• **TO DO**
Without changing a thing, reproduce the entire listing and leave out its pictures.

• **DATA FOR THIS EXERCISE**
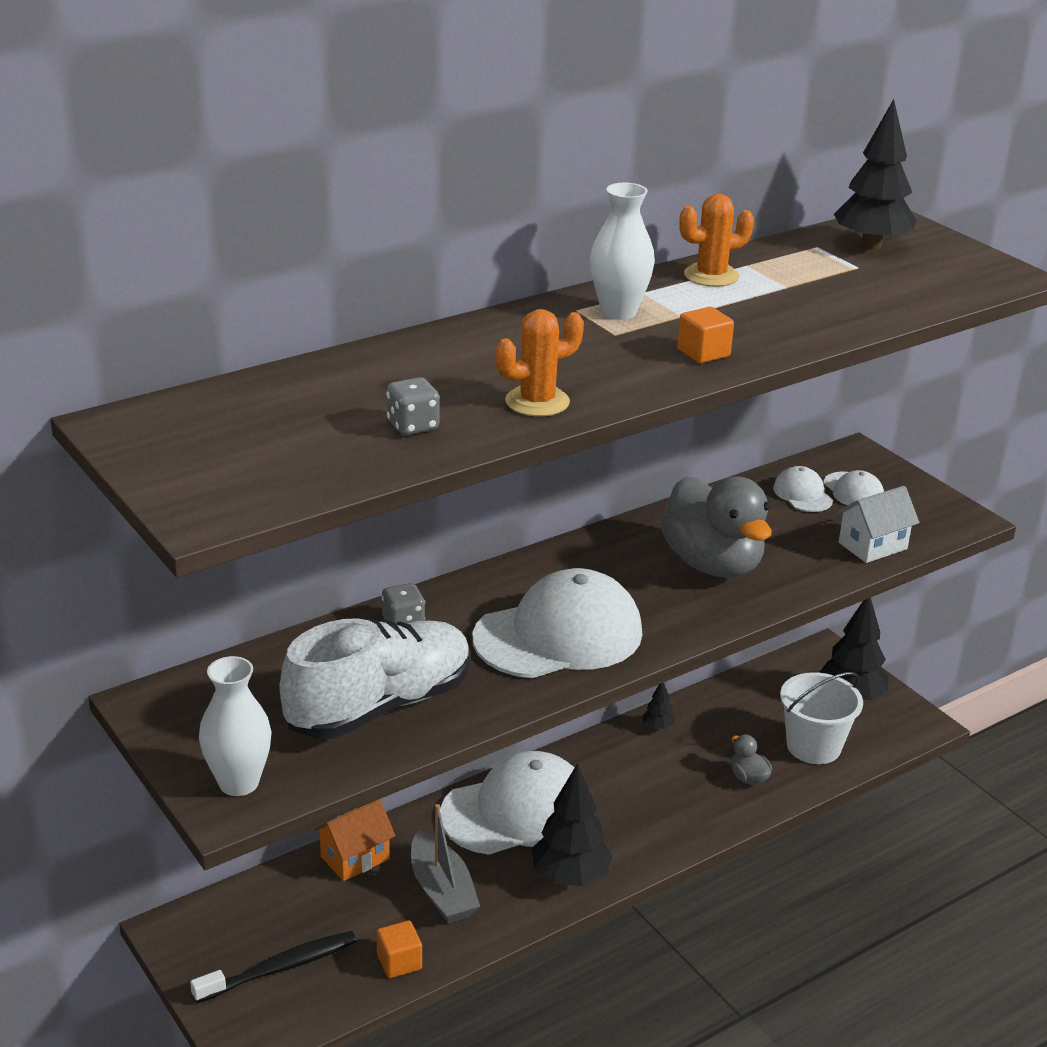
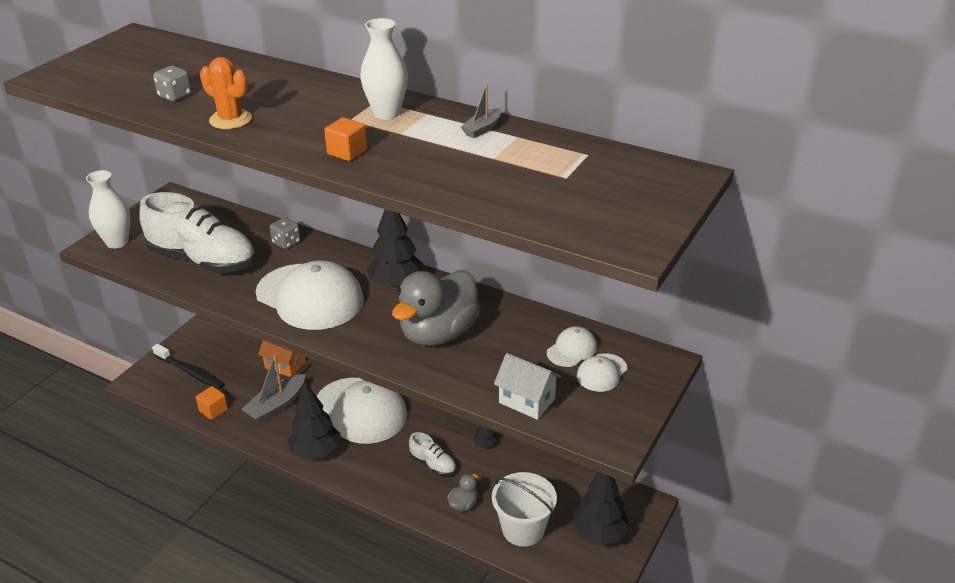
camera: 65 degrees right, 5 degrees up
(664, 780) = (433, 464): none -> white shoe
(711, 276) = (482, 129): orange cactus -> grey boat
(871, 245) = (619, 174): black tree -> black tree (396, 284)

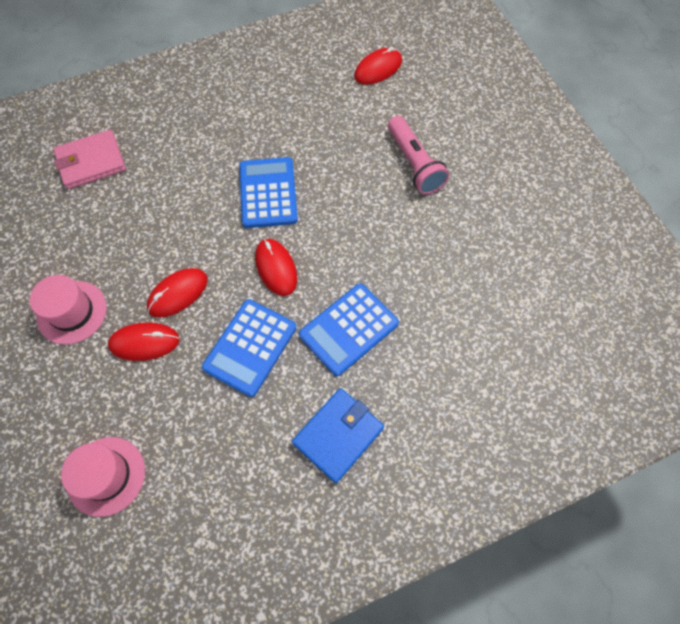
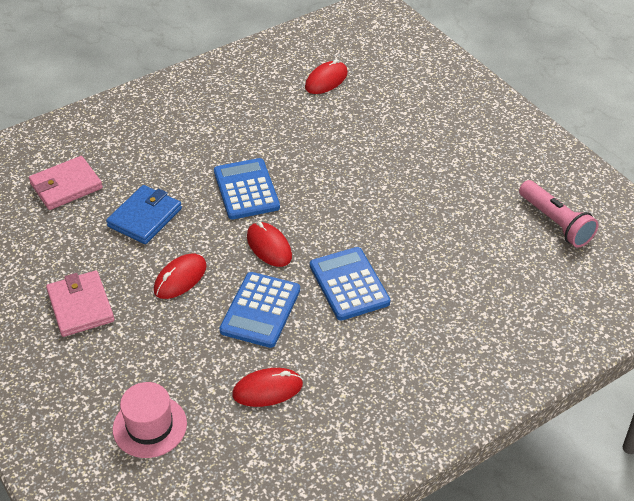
camera: 10 degrees left, 20 degrees down
(72, 312) = (80, 306): pink hat -> pink wallet
(144, 342) = (158, 320): red mouse -> red mouse (267, 389)
(338, 435) = (359, 365): blue wallet -> blue wallet (145, 217)
(348, 329) = (349, 284): blue calculator -> blue calculator turned 120 degrees clockwise
(414, 164) = (378, 150): pink flashlight -> pink flashlight (555, 222)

• **RESPONSE BELOW**
camera: 65 degrees right, 5 degrees up
(664, 780) = (433, 464): none -> white shoe
(711, 276) = (482, 129): orange cactus -> grey boat
(871, 245) = (619, 174): black tree -> black tree (396, 284)

camera: 10 degrees left, 20 degrees down
(72, 312) = (80, 306): pink hat -> pink wallet
(144, 342) = (158, 320): red mouse -> red mouse (267, 389)
(338, 435) = (359, 365): blue wallet -> blue wallet (145, 217)
(348, 329) = (349, 284): blue calculator -> blue calculator turned 120 degrees clockwise
(414, 164) = (378, 150): pink flashlight -> pink flashlight (555, 222)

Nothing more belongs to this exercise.